• _Brief_: From the listing below, set down exactly the lines between the one holding "U17: XOR 74HC86" and the one holding "U20: NOT 74HC14", inclusive. No other line is wanted.

• _The records_:

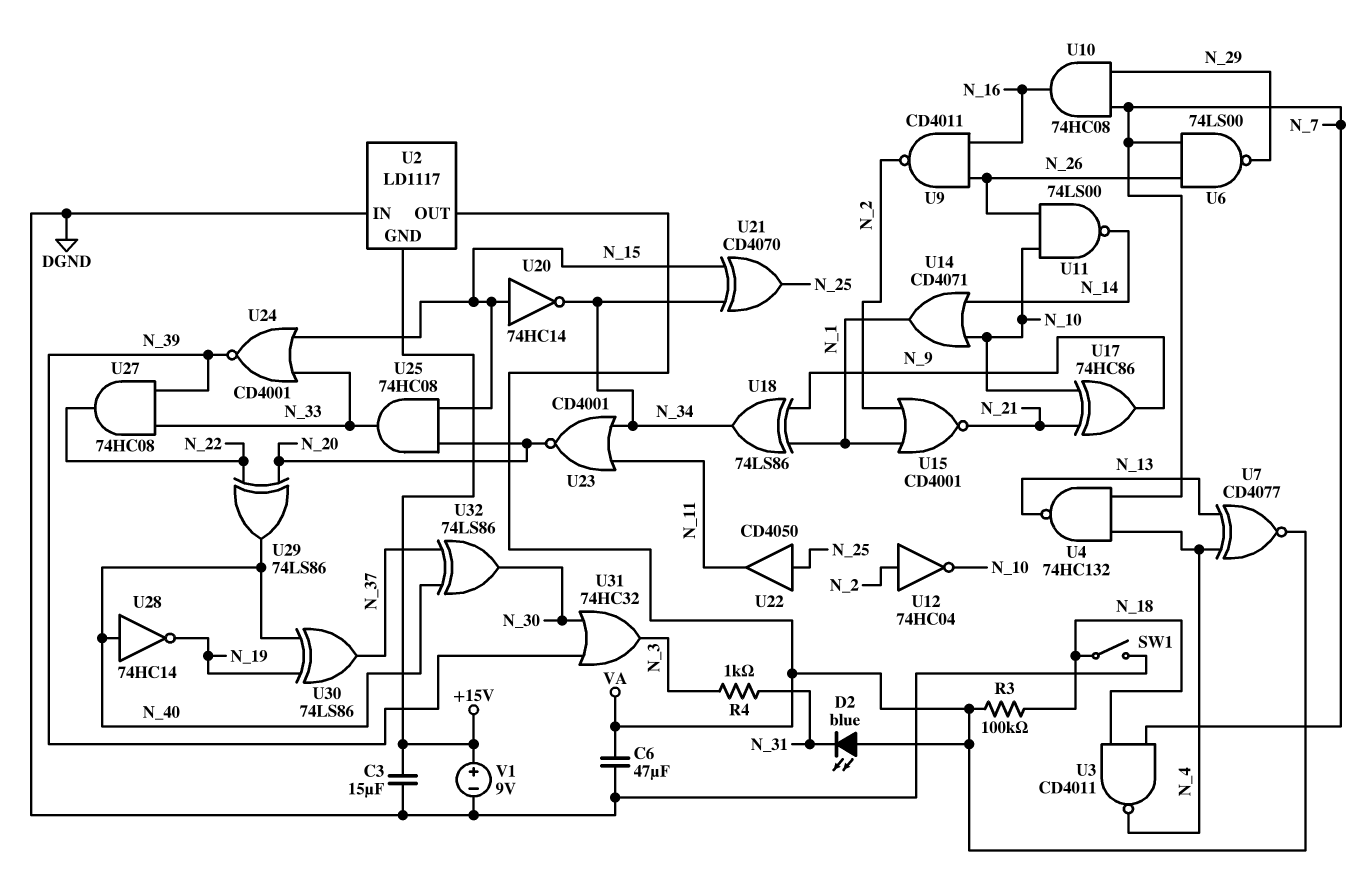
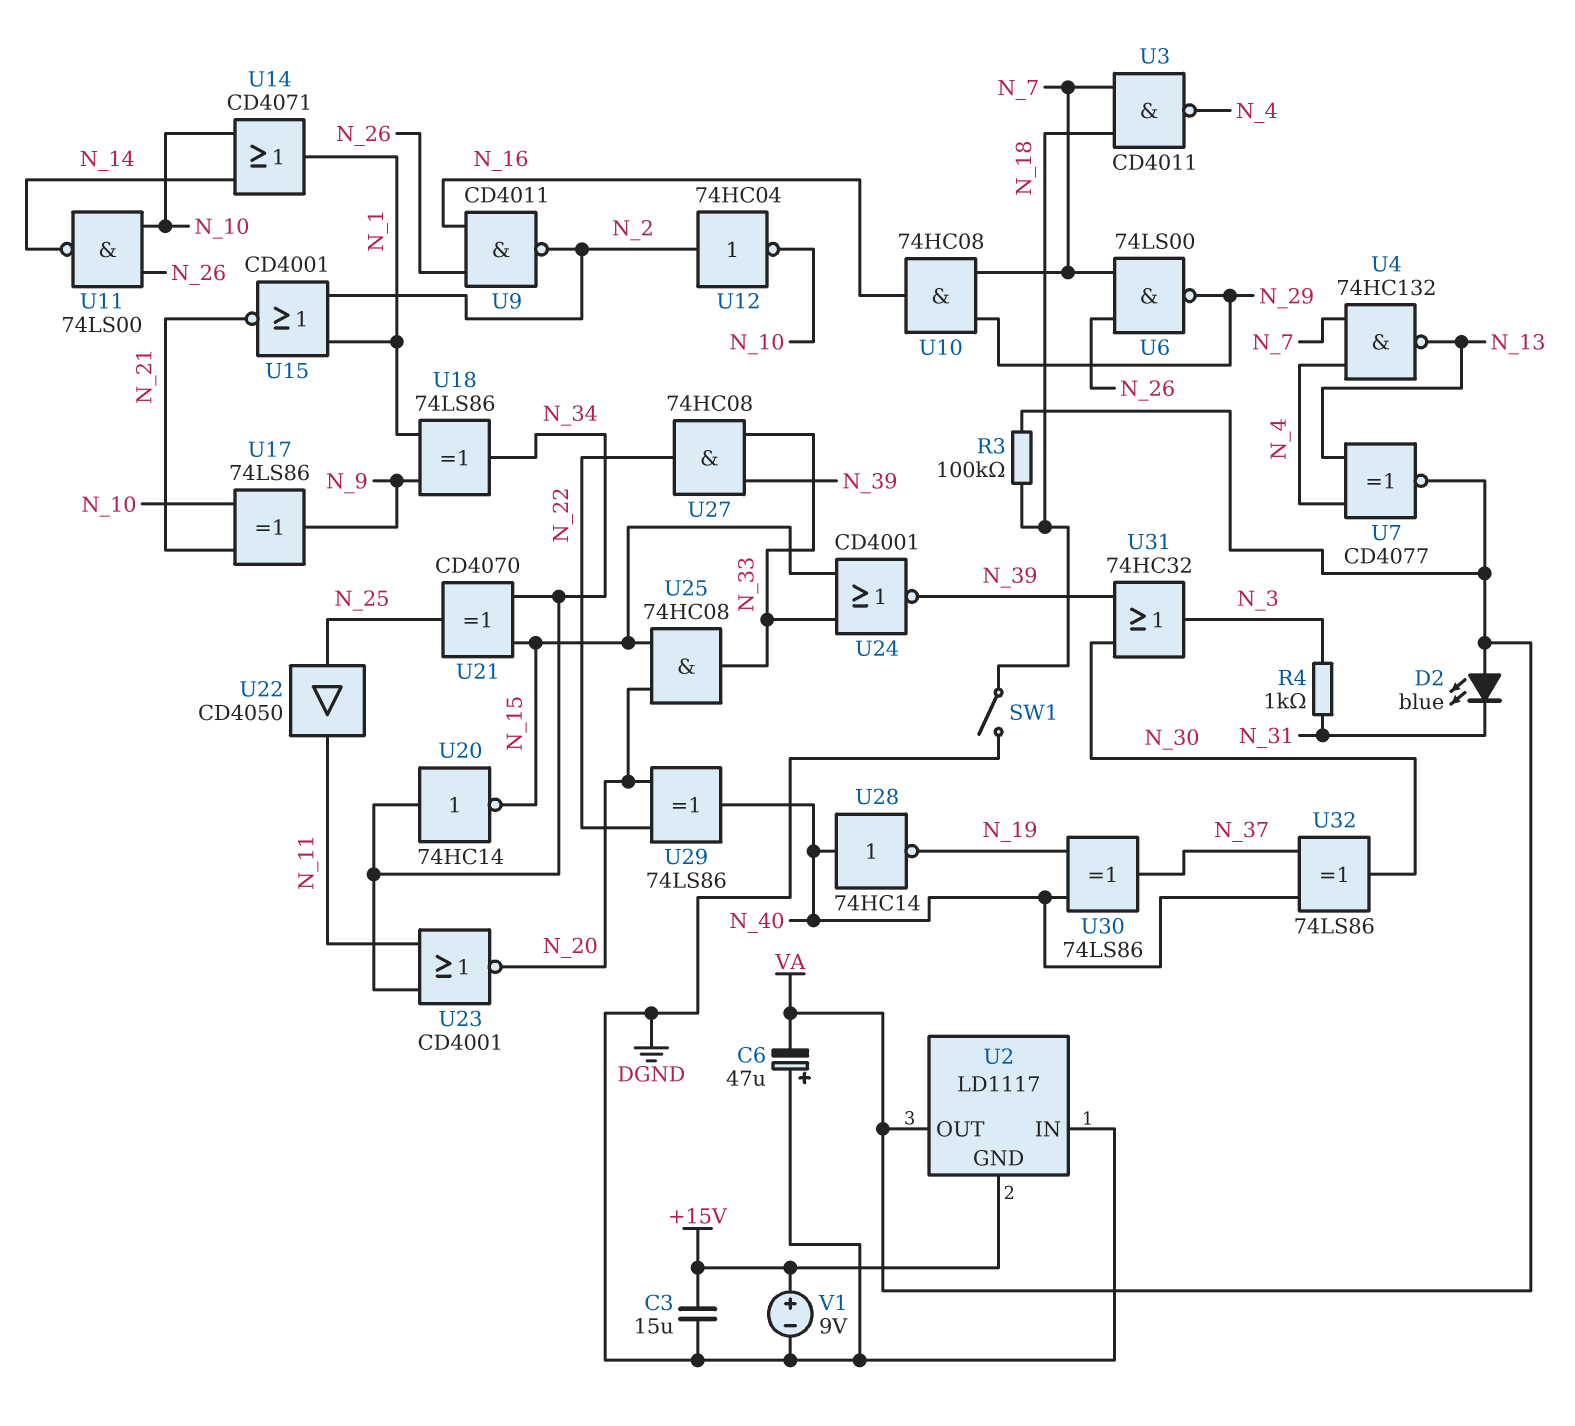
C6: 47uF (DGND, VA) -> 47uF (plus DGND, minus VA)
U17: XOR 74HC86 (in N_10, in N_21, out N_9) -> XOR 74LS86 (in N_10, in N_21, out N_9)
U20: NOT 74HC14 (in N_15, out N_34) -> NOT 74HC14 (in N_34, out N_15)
==
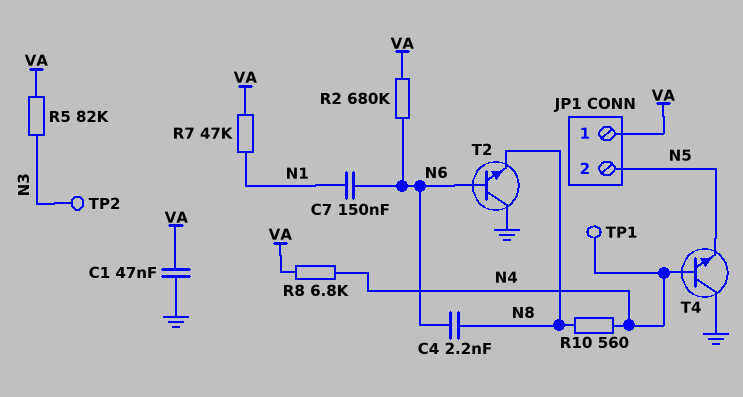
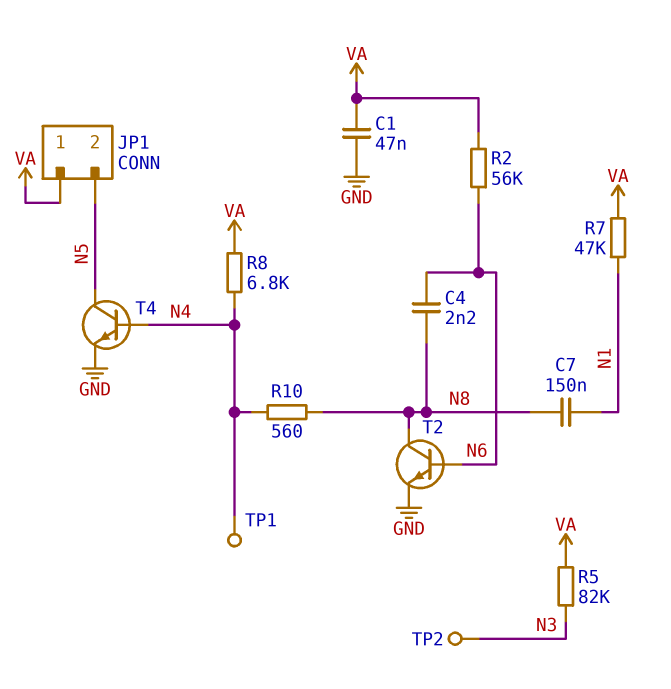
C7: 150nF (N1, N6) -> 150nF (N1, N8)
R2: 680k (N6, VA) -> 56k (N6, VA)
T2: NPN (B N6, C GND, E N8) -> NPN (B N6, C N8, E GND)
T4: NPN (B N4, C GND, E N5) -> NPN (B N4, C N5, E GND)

• _Task response_:
U17: XOR 74HC86 (in N_10, in N_21, out N_9) -> XOR 74LS86 (in N_10, in N_21, out N_9)
U20: NOT 74HC14 (in N_15, out N_34) -> NOT 74HC14 (in N_34, out N_15)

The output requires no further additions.